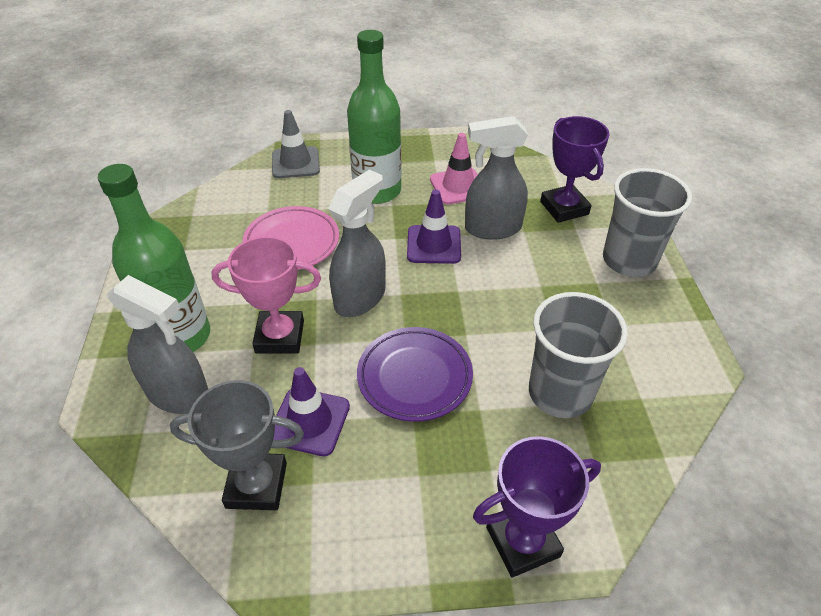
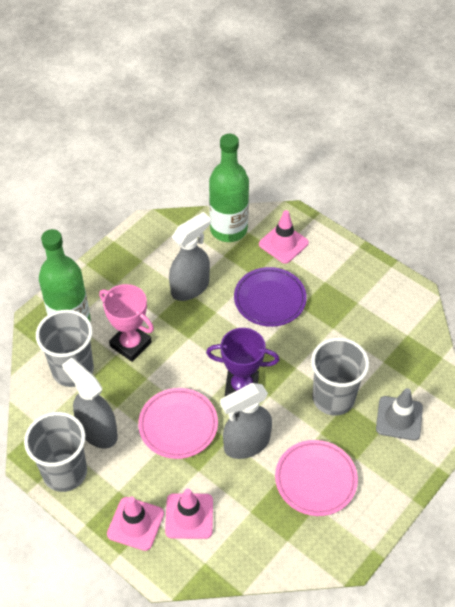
grey cup: 2 -> 3
grey trophy: 1 -> 0
pink plate: 1 -> 2
pink traffic cone: 1 -> 3
purple traffic cone: 2 -> 0
purple trophy: 2 -> 1

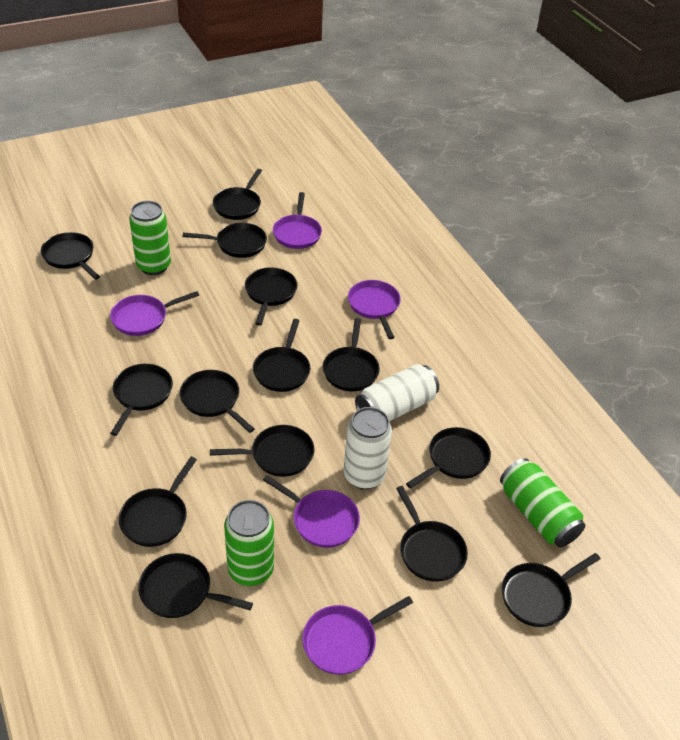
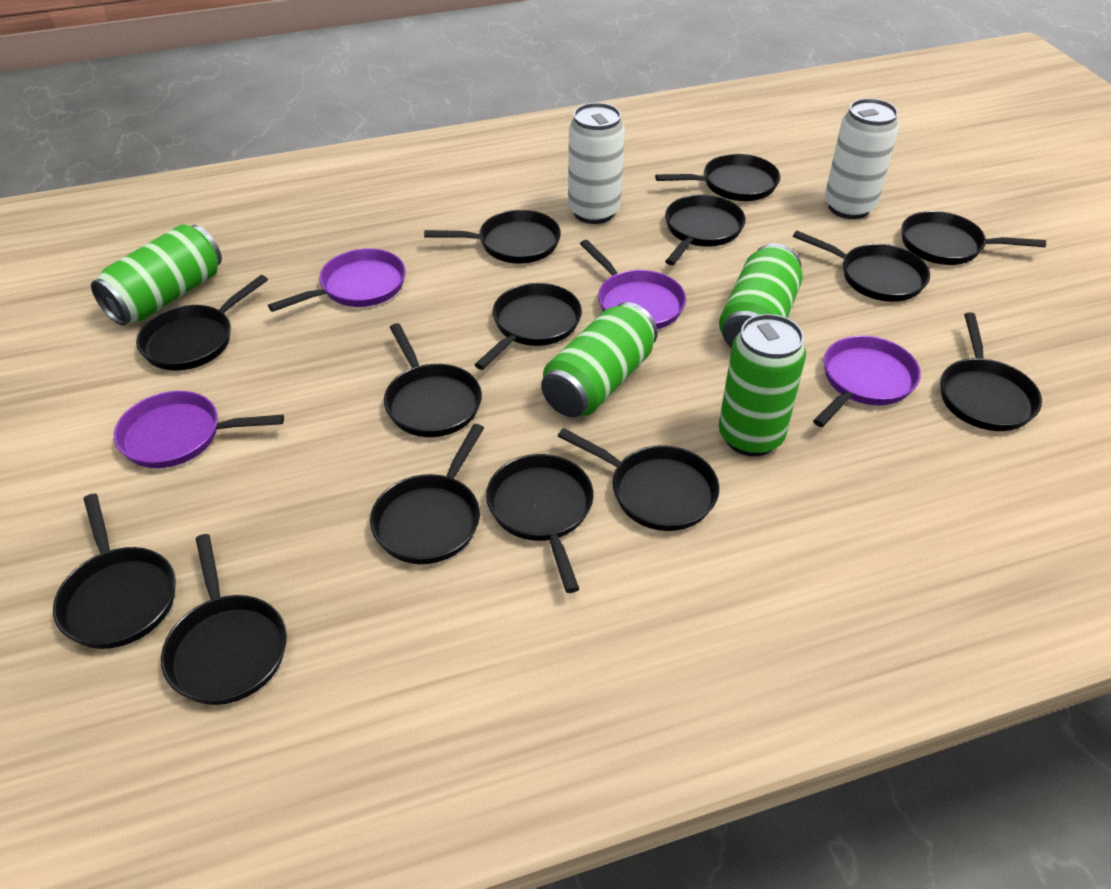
green can: 3 -> 4
purple pan: 5 -> 4

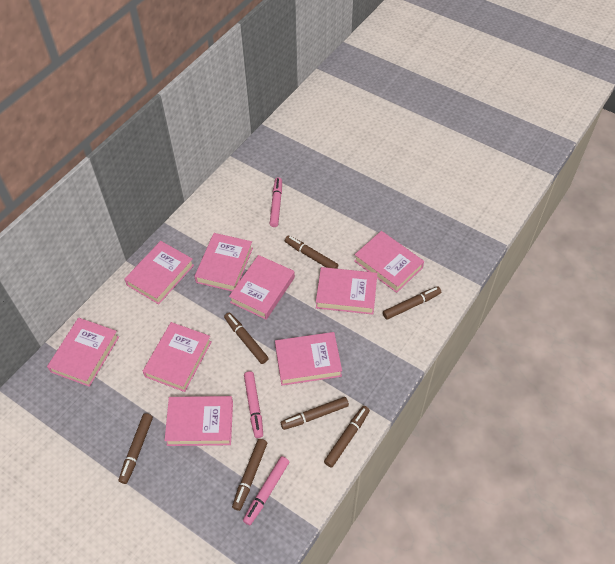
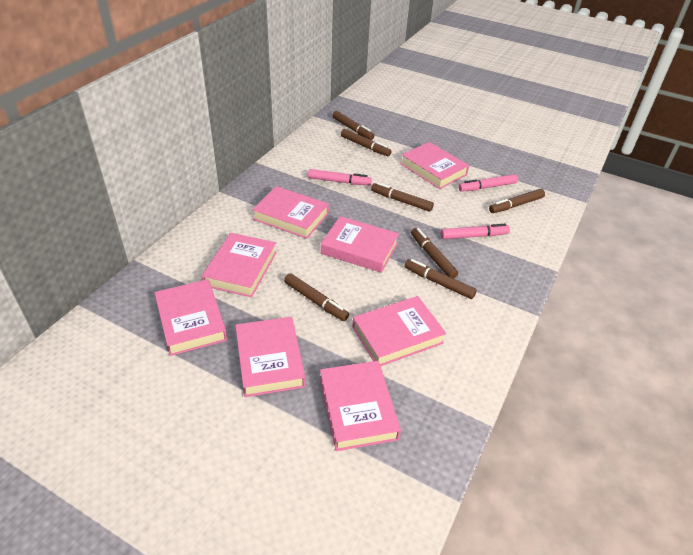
pink book: 9 -> 8

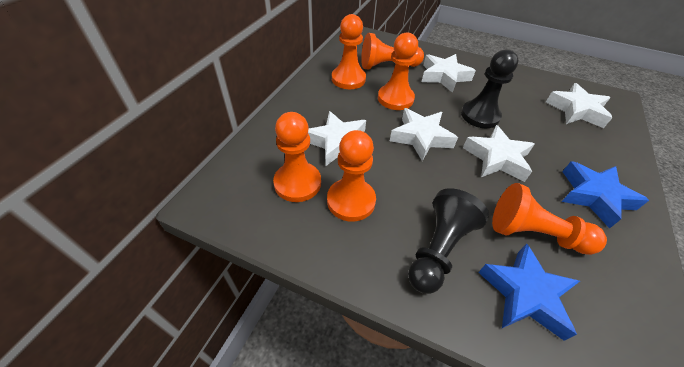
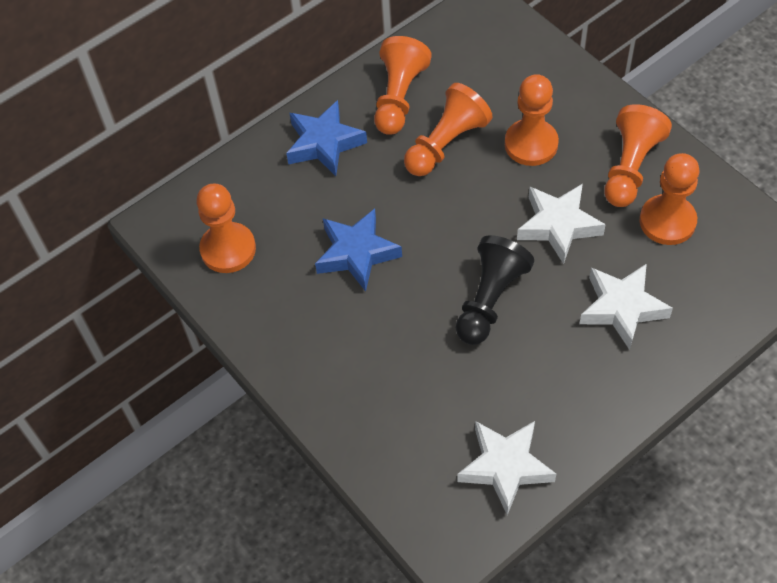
black pawn: 2 -> 1
white star: 5 -> 3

■ ■ ■ ■ ■

— EXERCISE PROMPT —
Please copy the data above word for word, but only from the line that contains "purple trophy: 2 -> 1" through the final line, both included, and without the pictures.

— SOLVED EXERCISE —
purple trophy: 2 -> 1

green can: 3 -> 4
purple pan: 5 -> 4

pink book: 9 -> 8

black pawn: 2 -> 1
white star: 5 -> 3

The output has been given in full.